▶ Records for the exercise:
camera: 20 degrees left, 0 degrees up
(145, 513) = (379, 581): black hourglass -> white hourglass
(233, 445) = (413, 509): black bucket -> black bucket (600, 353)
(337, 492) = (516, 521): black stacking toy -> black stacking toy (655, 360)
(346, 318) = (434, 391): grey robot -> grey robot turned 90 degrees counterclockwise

---

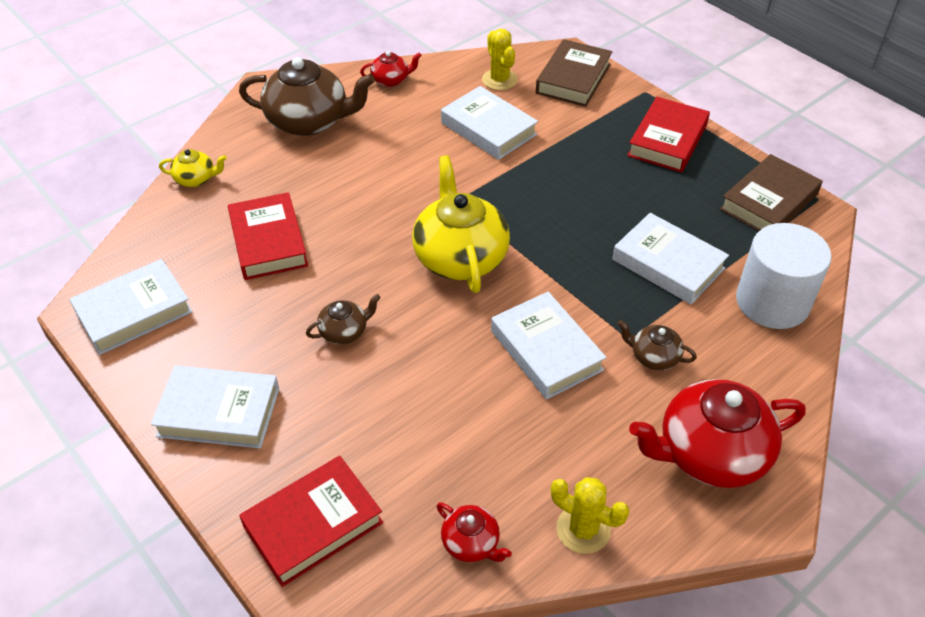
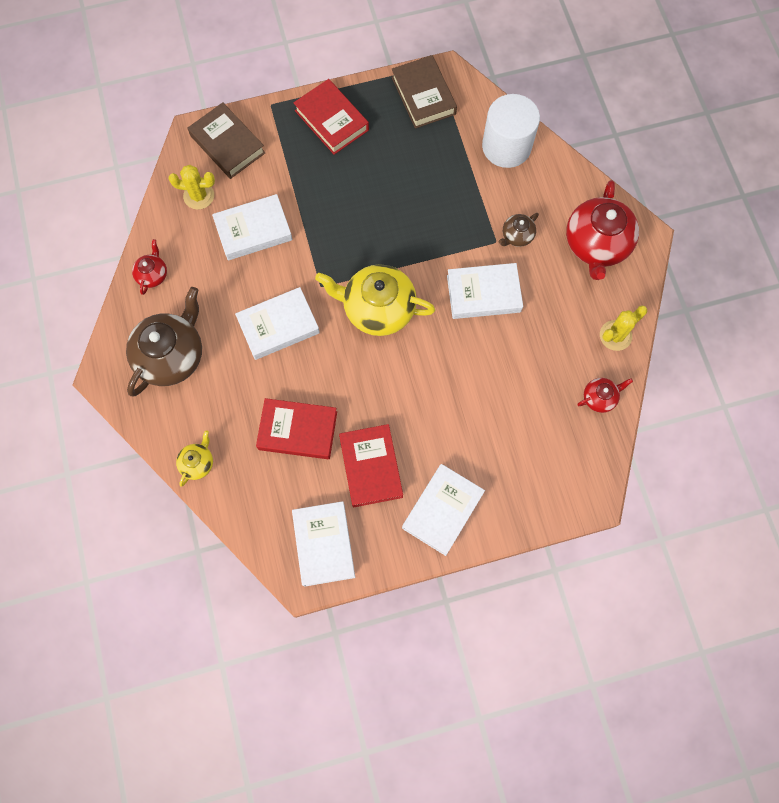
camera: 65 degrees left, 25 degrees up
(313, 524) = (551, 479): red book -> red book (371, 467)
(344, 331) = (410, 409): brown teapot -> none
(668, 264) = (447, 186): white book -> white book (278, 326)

---

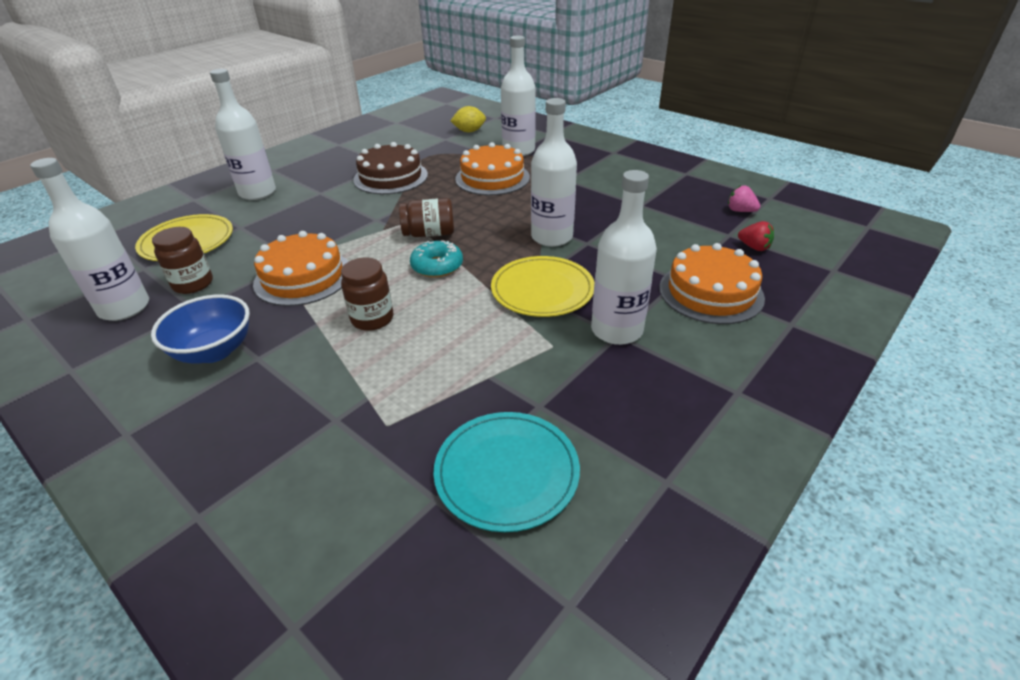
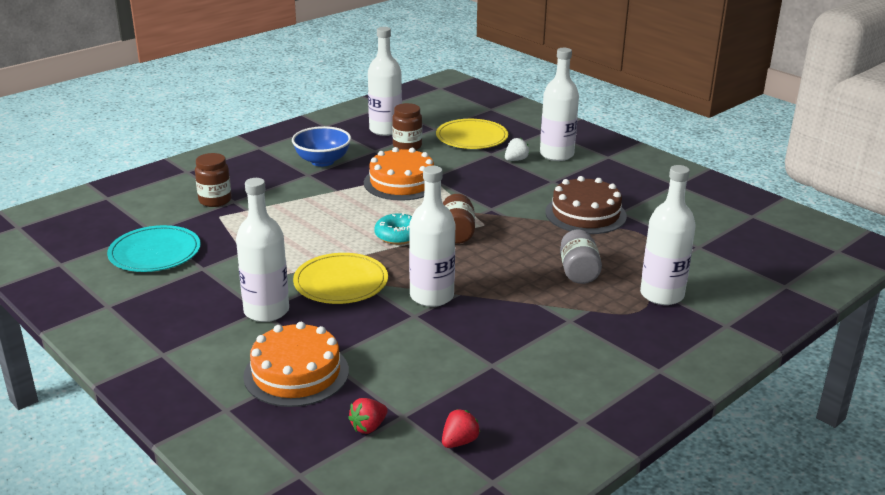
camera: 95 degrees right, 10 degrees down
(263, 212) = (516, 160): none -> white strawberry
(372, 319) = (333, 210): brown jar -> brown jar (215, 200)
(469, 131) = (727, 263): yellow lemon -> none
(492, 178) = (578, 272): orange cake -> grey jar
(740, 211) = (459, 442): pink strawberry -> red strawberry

▶ Work instruction: Only lines that contain "degrees" are needed, so copy each of them from the data.

▶ Exercise output:
camera: 20 degrees left, 0 degrees up
(346, 318) = (434, 391): grey robot -> grey robot turned 90 degrees counterclockwise
camera: 65 degrees left, 25 degrees up
camera: 95 degrees right, 10 degrees down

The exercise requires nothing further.